Record extracts —
==============================

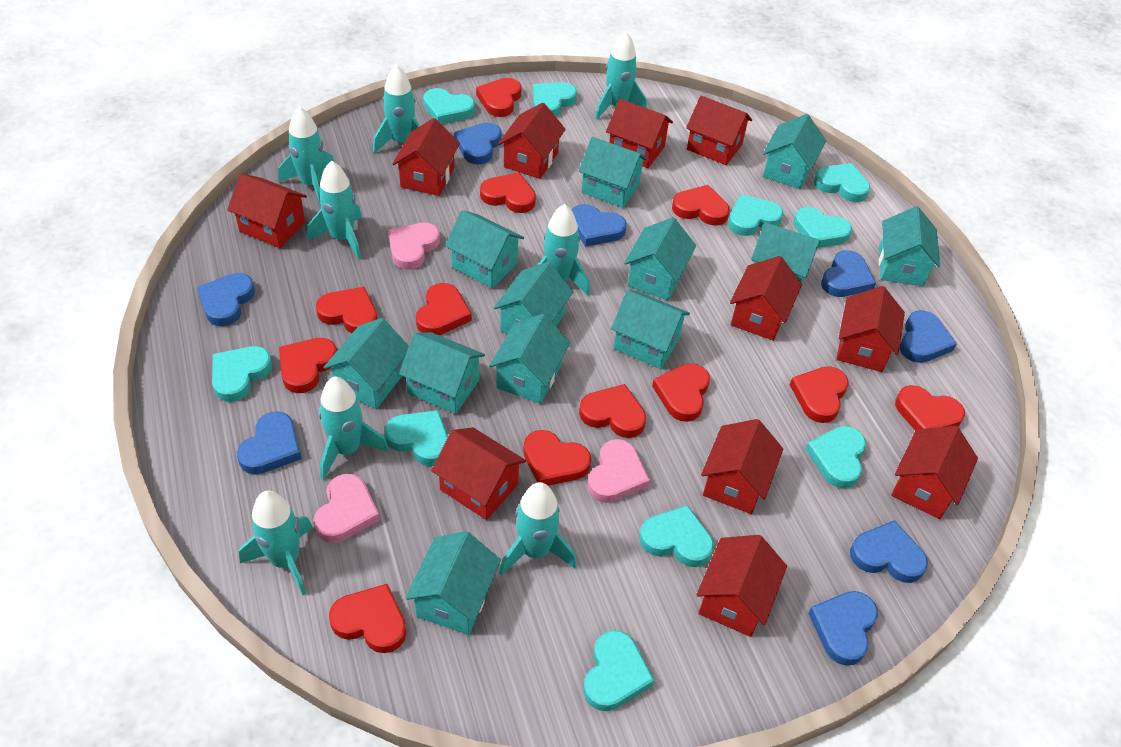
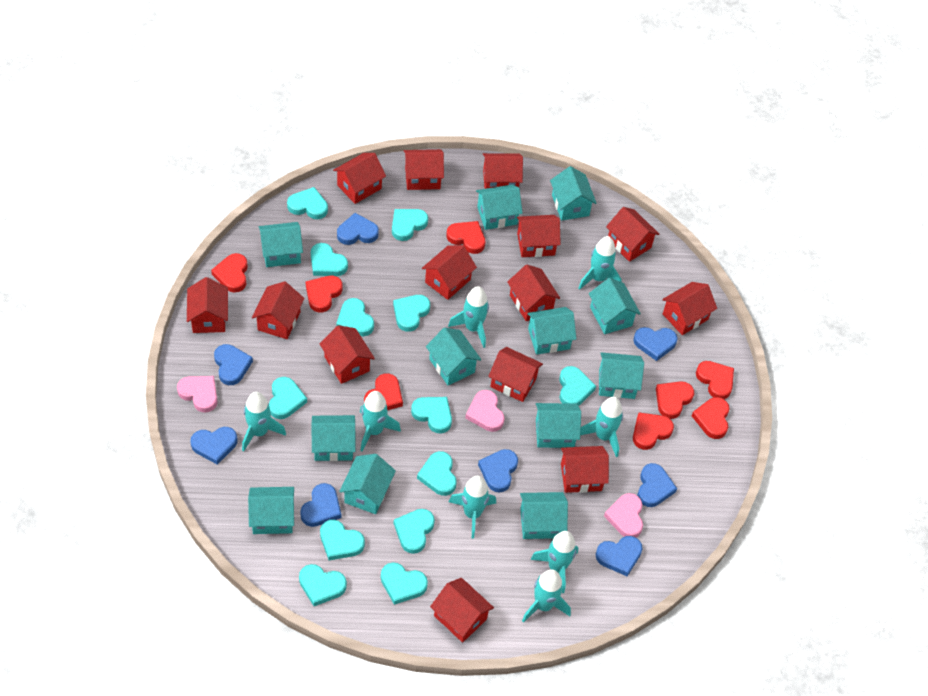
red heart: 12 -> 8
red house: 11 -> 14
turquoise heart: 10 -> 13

==============================

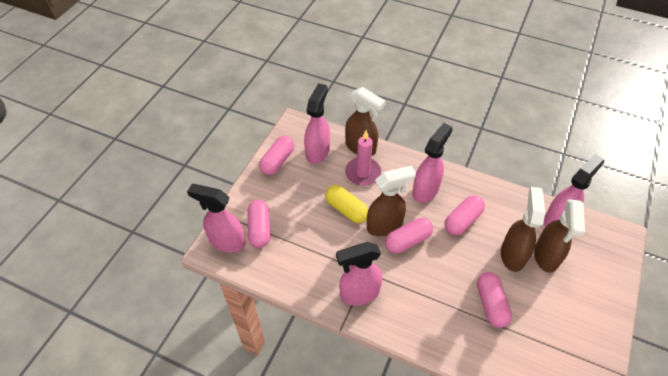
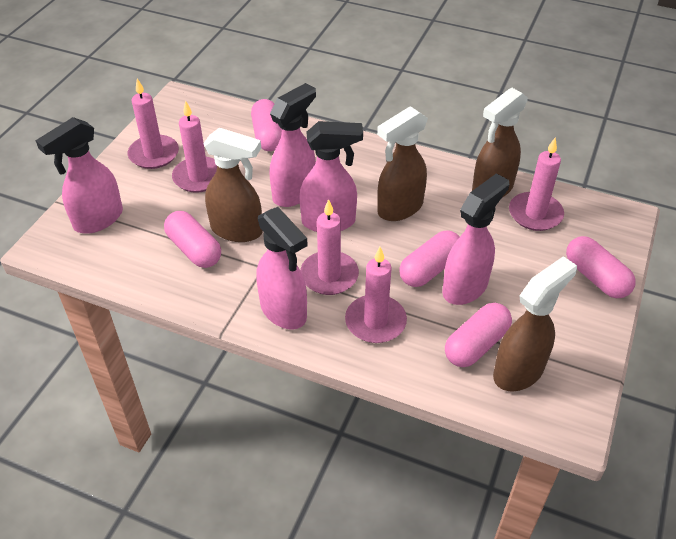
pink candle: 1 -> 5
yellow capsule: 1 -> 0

==============================

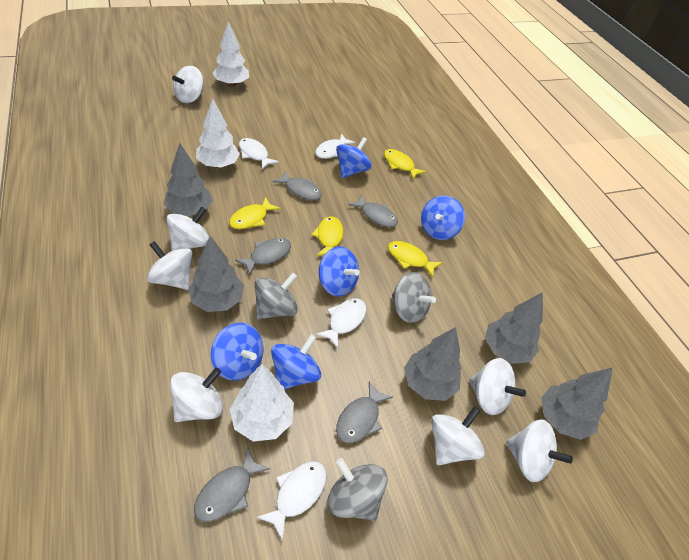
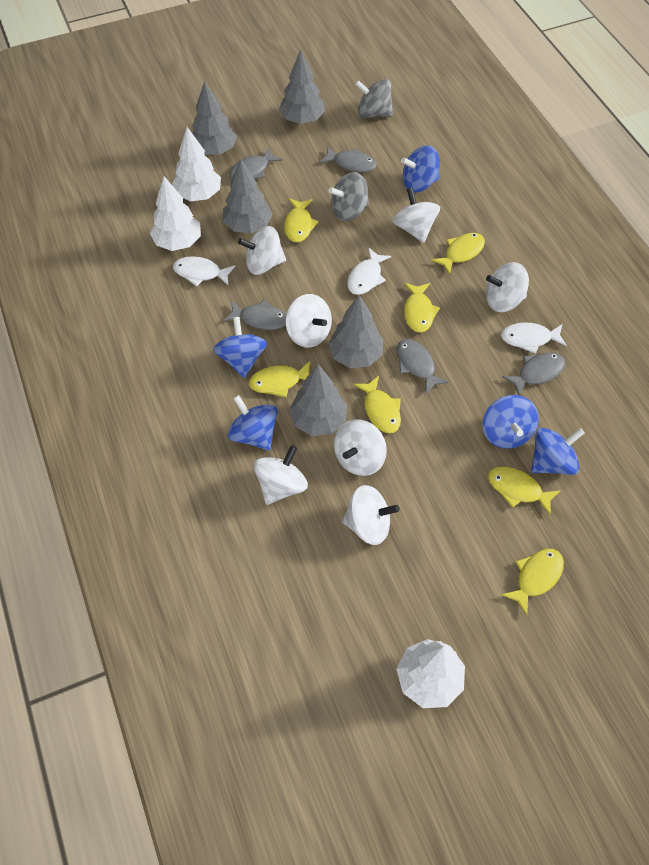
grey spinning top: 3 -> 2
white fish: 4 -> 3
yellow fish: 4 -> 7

==============================

Task instructions —
Wherever the line holding "red heart: 12 -> 8" falls in the entries above, copy exactly from it through the line holding "turquoise heart: 10 -> 13", inclusive, and add nothing.

Response below —
red heart: 12 -> 8
red house: 11 -> 14
turquoise heart: 10 -> 13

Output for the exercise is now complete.